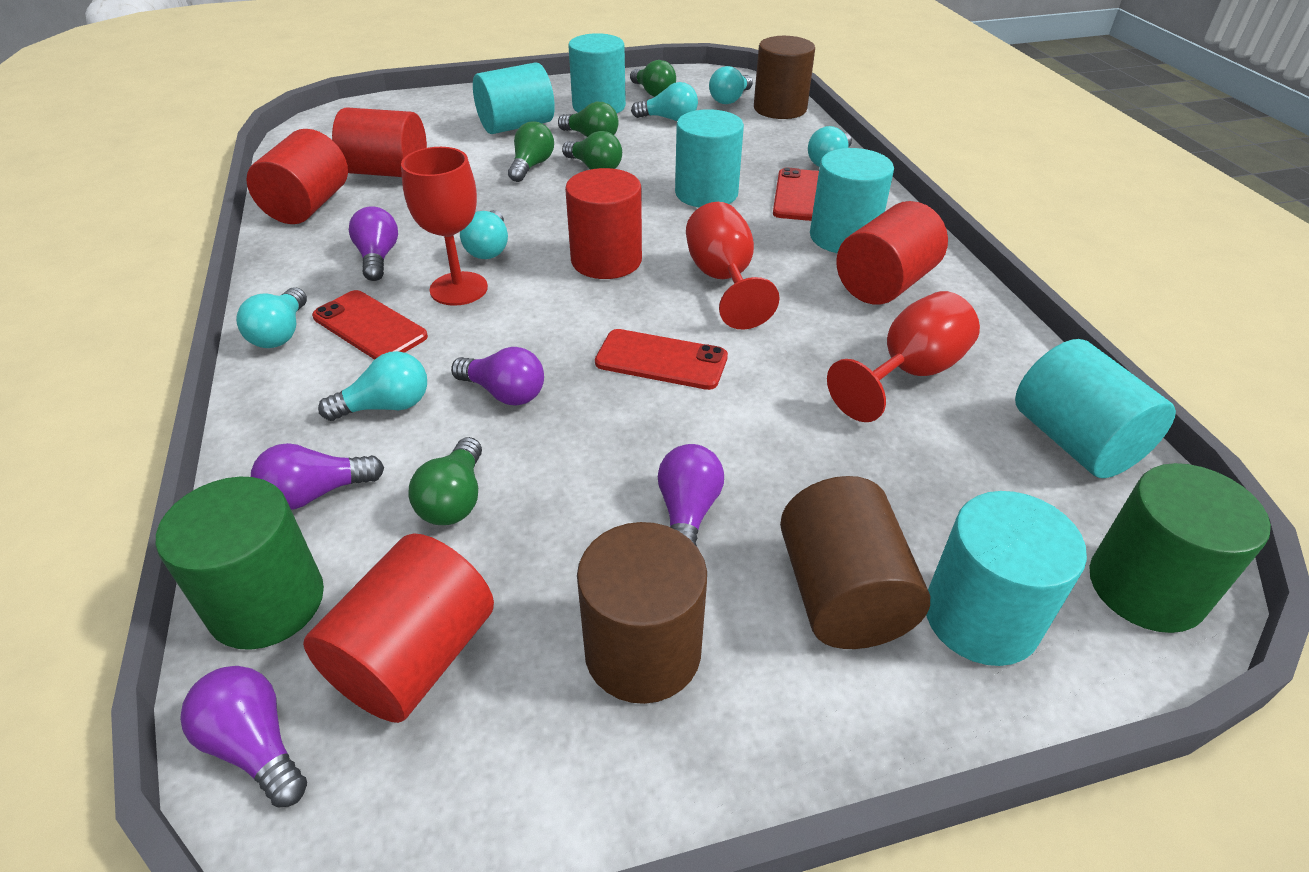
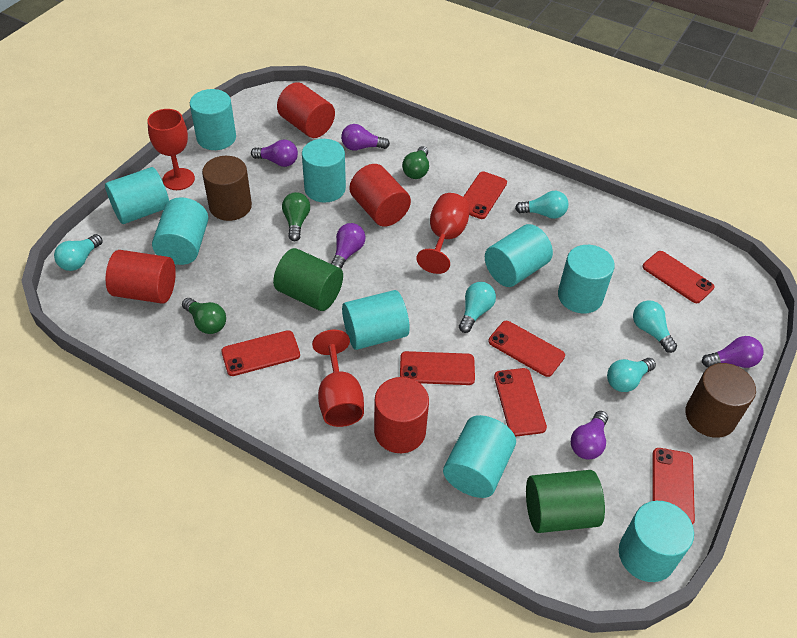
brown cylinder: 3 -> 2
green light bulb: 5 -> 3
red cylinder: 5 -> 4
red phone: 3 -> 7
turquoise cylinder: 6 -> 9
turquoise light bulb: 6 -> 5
____
Task item: Retype all the material word for word while skipping any picture it contains.

Exercise solution:
brown cylinder: 3 -> 2
green light bulb: 5 -> 3
red cylinder: 5 -> 4
red phone: 3 -> 7
turquoise cylinder: 6 -> 9
turquoise light bulb: 6 -> 5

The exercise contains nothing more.